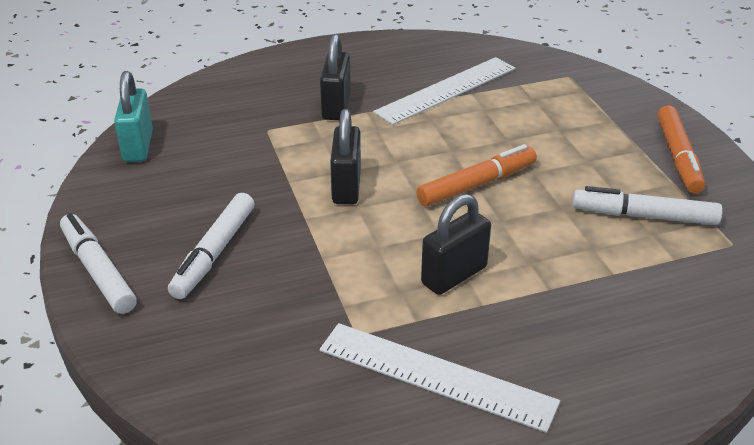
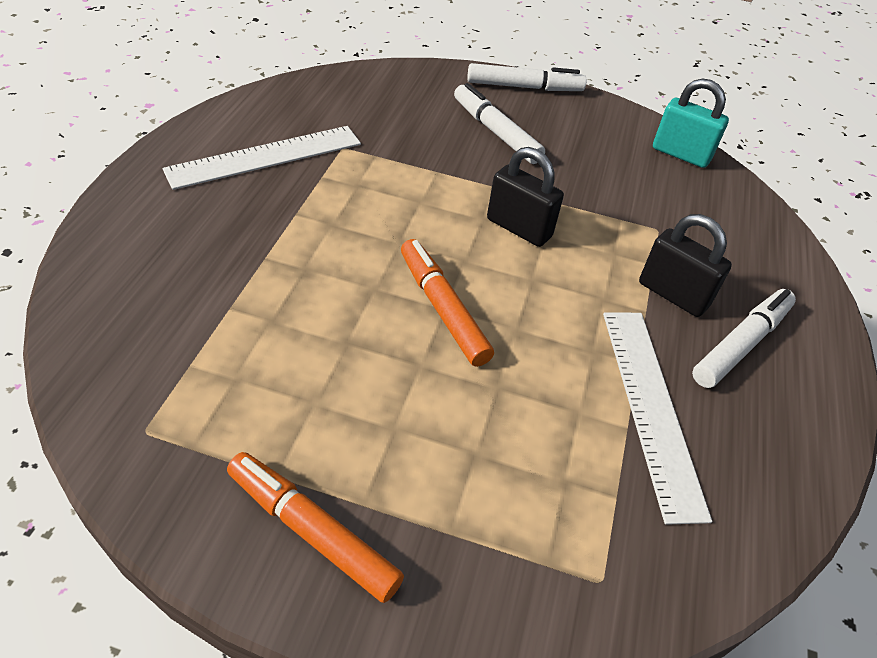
camera: 120 degrees right, 10 degrees up
(454, 275) = (342, 219): black padlock -> none
(477, 184) = (442, 308): orange marker -> orange marker turned 150 degrees clockwise
(644, 216) = (263, 396): white marker -> white marker (740, 344)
···
For the listing above, state how many lines contain the string "marker". Give the number and nothing else.

2